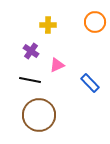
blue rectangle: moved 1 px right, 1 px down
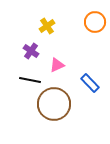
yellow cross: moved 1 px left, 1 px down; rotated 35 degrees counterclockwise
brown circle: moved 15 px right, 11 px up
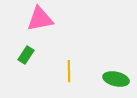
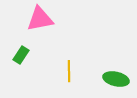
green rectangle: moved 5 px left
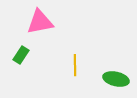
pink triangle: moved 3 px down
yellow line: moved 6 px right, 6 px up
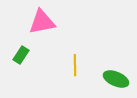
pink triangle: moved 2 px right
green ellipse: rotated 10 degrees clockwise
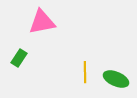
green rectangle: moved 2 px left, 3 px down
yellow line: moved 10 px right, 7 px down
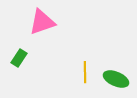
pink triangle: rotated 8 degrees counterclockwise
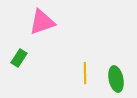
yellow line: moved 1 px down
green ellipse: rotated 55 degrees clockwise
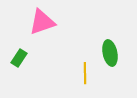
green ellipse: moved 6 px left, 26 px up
--
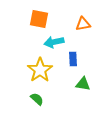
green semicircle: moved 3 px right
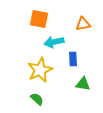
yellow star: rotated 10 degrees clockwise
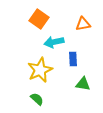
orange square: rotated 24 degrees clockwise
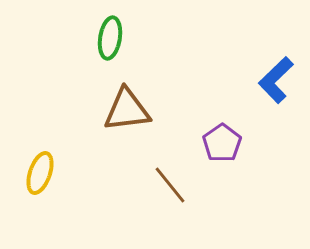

■ Goal of the exercise ■
Edit the material from the line containing "blue rectangle: moved 1 px right, 1 px down" down to the line containing "green ellipse: rotated 55 degrees clockwise" by replacing "yellow line" with "yellow arrow" and changing nothing else. Leave the pictures out of the answer.

■ Task solution ■
blue rectangle: moved 1 px right, 1 px down
yellow cross: moved 1 px left, 1 px down; rotated 35 degrees counterclockwise
brown circle: moved 15 px right, 11 px up
green rectangle: moved 5 px left
pink triangle: moved 3 px down
yellow arrow: moved 6 px right, 6 px up
pink triangle: moved 2 px right
green ellipse: rotated 10 degrees clockwise
green rectangle: moved 2 px left, 3 px down
yellow arrow: moved 10 px right, 7 px down
pink triangle: rotated 8 degrees counterclockwise
yellow arrow: moved 1 px down
green ellipse: rotated 55 degrees clockwise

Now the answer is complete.